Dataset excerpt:
= = =

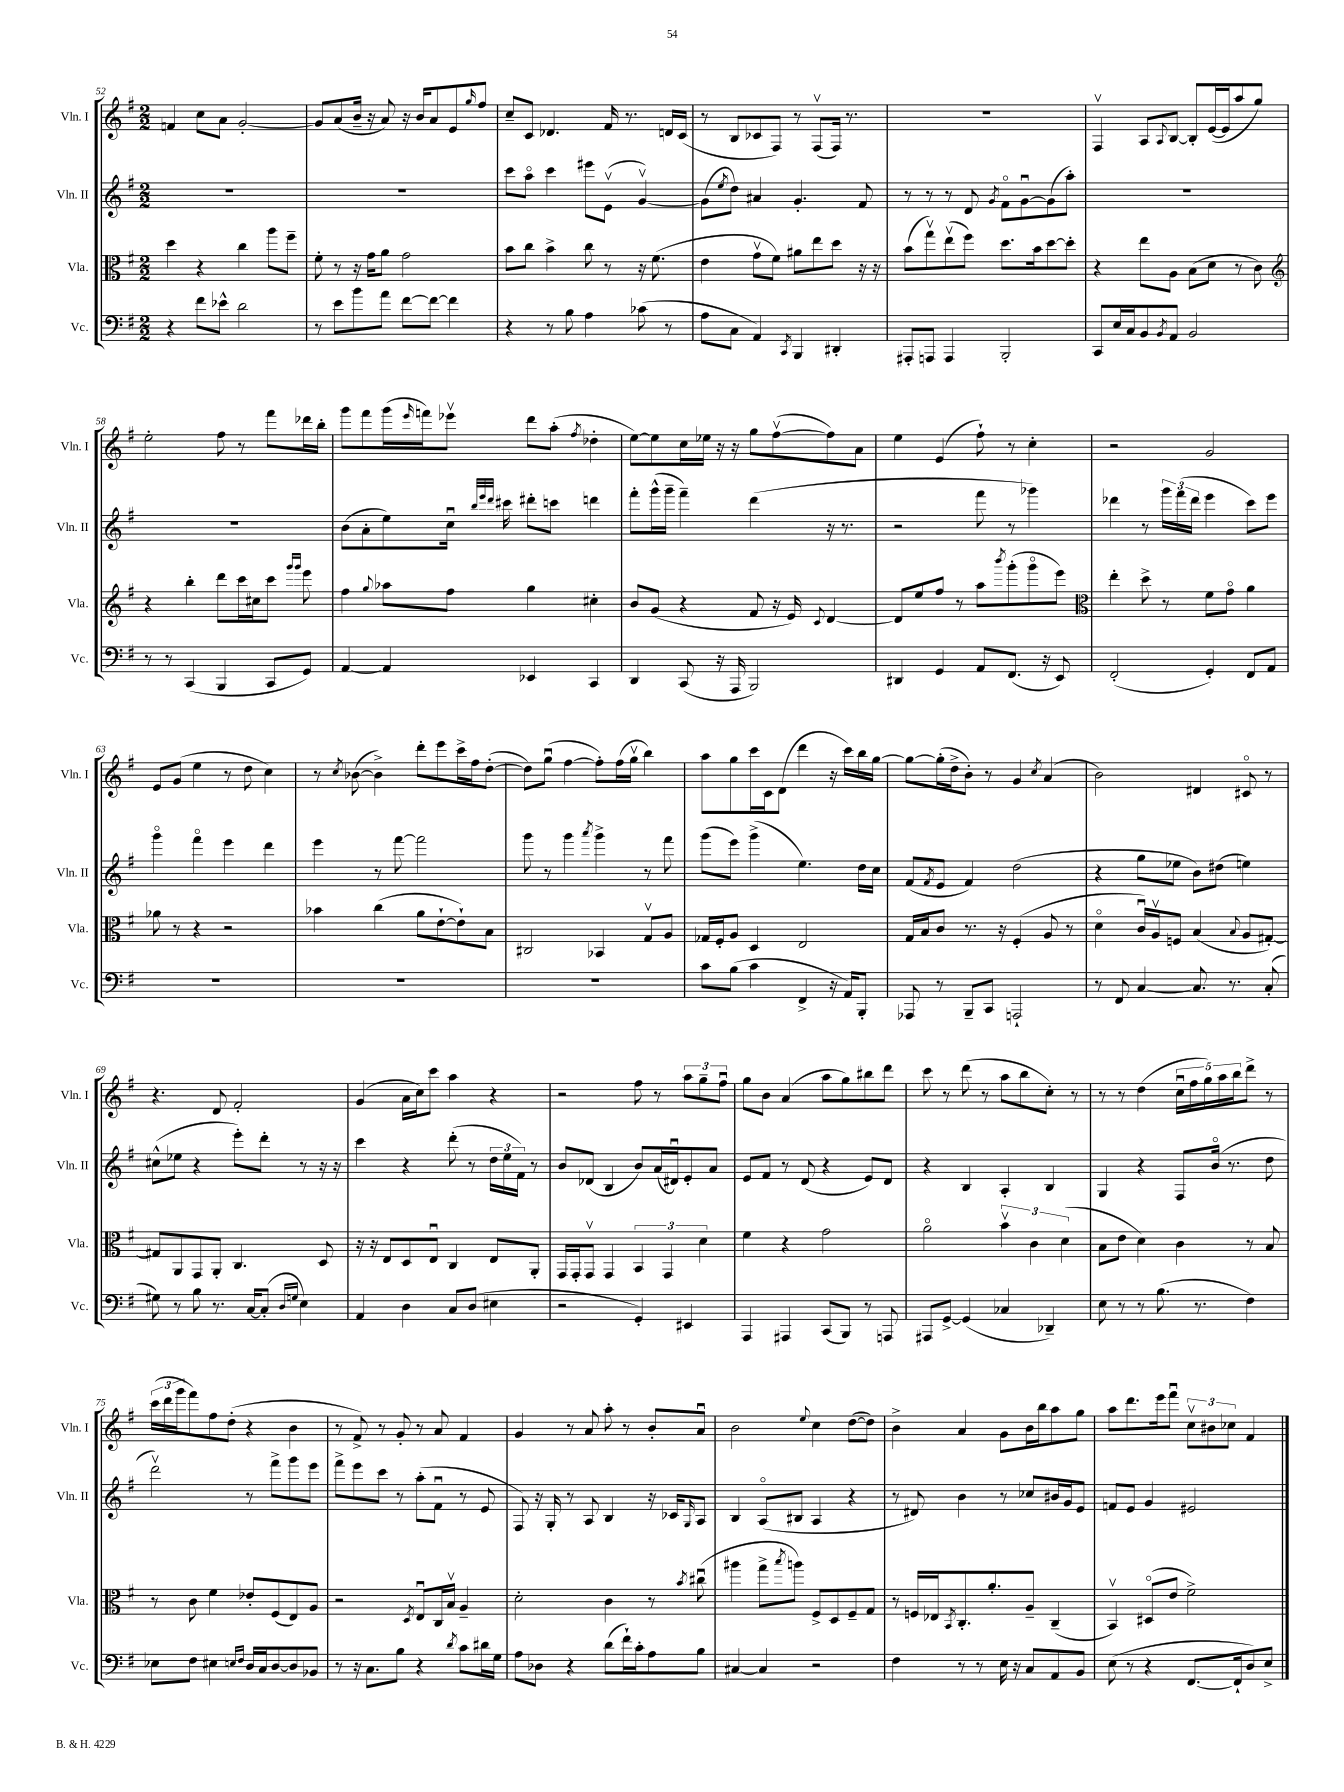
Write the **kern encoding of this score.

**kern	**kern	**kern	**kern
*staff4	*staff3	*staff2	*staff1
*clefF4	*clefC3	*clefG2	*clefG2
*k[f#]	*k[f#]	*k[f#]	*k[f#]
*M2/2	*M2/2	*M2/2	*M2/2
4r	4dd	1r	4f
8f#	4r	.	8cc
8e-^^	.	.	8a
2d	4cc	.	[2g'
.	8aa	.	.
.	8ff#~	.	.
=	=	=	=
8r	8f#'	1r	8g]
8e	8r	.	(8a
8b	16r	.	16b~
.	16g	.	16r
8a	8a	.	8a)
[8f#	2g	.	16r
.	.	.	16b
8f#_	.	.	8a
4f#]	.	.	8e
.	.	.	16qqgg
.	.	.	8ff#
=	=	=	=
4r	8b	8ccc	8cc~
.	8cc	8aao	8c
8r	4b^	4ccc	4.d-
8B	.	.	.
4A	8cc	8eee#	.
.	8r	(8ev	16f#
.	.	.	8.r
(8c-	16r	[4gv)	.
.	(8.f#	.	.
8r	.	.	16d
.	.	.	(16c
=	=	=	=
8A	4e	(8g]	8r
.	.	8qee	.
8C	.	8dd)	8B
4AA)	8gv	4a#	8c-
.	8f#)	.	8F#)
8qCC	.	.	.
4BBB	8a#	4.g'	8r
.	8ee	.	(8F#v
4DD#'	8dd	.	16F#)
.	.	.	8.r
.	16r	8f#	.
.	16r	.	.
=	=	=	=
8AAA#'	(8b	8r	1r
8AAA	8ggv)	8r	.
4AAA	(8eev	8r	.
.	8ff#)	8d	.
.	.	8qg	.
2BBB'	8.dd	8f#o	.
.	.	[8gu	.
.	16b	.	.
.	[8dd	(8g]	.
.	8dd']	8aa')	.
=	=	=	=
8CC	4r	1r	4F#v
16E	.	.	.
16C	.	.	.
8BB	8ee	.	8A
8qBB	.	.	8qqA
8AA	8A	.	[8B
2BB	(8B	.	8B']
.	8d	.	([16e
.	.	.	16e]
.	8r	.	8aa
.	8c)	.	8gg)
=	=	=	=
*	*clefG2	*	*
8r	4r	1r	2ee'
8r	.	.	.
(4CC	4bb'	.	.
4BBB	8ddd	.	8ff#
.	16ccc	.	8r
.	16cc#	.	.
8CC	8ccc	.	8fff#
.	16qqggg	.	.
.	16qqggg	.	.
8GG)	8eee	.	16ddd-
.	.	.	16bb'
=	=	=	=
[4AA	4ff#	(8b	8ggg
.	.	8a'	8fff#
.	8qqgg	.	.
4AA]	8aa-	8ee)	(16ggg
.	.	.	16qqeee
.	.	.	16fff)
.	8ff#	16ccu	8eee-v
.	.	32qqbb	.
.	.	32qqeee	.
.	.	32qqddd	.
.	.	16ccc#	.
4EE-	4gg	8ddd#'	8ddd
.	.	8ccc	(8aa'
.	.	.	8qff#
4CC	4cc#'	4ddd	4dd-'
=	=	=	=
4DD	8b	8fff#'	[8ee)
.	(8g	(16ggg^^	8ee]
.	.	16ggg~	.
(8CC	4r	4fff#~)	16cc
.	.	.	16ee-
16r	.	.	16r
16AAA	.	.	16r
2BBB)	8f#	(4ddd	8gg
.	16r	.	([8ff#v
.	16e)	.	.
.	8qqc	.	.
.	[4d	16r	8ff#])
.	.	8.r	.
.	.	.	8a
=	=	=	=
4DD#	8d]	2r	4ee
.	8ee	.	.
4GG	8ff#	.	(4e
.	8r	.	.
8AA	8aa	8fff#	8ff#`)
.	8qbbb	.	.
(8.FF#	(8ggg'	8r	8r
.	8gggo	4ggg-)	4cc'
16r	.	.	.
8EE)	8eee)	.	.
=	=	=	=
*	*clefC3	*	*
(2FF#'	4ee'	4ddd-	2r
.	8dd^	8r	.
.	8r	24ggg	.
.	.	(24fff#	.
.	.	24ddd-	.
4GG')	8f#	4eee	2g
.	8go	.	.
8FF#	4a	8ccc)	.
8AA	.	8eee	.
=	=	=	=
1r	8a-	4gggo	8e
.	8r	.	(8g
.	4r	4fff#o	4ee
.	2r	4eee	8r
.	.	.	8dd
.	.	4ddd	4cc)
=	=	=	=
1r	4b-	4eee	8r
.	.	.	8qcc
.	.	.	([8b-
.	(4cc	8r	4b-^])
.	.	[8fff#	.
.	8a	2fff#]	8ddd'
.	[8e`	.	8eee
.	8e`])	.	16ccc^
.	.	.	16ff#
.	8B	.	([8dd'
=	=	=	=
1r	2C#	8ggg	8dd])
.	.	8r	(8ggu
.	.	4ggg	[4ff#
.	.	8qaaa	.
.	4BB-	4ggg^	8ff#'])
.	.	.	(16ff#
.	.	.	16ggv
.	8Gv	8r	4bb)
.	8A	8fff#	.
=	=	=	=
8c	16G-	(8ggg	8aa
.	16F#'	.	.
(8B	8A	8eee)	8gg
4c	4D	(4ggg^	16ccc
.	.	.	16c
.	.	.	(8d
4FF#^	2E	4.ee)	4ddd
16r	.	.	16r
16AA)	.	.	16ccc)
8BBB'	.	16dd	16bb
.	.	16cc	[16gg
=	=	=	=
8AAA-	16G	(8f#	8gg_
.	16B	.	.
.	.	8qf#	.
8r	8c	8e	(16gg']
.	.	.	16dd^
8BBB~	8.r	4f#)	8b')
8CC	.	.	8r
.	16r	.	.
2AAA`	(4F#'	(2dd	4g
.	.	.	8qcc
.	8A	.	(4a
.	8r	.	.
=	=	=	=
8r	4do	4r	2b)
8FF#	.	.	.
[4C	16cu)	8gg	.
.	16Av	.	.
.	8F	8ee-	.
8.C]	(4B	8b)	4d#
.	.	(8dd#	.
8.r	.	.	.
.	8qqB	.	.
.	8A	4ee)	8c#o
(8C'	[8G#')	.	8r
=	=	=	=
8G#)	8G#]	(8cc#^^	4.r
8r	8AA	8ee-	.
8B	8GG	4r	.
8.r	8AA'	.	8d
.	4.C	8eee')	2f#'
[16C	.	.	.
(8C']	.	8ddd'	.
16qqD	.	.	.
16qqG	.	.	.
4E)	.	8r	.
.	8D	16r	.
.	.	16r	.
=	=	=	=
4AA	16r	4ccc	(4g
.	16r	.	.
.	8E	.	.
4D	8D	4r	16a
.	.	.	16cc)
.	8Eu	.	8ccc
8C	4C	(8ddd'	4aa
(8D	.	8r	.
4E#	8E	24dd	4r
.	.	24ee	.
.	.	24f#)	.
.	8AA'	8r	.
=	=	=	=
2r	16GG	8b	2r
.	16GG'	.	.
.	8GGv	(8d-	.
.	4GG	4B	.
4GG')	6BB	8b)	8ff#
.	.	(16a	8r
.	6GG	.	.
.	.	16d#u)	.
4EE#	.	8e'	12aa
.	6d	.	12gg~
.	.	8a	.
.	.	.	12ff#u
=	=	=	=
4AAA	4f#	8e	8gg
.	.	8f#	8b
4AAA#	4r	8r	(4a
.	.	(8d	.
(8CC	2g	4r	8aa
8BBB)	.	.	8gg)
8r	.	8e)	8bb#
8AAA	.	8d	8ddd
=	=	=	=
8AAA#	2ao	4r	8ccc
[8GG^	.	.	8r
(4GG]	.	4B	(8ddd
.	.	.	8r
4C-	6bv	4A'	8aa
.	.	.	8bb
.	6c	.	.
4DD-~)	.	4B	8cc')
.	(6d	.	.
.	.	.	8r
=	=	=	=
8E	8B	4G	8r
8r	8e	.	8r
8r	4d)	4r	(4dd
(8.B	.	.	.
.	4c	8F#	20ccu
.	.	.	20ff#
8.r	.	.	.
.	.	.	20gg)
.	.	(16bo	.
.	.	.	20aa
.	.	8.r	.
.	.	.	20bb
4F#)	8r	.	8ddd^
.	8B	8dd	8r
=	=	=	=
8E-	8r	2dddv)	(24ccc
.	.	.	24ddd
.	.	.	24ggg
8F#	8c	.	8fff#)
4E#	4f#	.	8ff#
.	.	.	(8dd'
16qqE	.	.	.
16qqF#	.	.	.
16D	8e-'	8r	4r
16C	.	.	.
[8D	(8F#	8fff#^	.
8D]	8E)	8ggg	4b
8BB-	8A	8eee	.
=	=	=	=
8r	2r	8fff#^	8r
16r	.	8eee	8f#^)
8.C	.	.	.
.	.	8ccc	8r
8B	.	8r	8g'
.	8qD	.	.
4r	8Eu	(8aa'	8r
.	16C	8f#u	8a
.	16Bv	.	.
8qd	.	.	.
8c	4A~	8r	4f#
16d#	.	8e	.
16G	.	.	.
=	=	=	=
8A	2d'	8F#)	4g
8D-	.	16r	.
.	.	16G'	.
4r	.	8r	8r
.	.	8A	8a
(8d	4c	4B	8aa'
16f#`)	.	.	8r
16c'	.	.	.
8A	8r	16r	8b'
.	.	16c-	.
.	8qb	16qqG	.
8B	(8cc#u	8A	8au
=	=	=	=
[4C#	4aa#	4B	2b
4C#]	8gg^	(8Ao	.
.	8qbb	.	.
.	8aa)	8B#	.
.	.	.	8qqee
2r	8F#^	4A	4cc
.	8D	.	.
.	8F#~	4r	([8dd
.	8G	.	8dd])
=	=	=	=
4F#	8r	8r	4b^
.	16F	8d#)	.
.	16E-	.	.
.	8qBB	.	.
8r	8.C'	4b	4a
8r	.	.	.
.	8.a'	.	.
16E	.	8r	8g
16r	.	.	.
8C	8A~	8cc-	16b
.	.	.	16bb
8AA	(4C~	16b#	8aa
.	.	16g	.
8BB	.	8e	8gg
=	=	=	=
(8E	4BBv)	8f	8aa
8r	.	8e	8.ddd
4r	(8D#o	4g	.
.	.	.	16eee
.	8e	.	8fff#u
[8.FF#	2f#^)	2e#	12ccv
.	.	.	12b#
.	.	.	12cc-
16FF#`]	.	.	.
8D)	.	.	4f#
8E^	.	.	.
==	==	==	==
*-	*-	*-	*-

= = =

Short problem:
Pull out every line of the items above that contains the string "kern", and copy each such line in full.

Answer for the task:
Write the **kern encoding of this score.
**kern	**kern	**kern	**kern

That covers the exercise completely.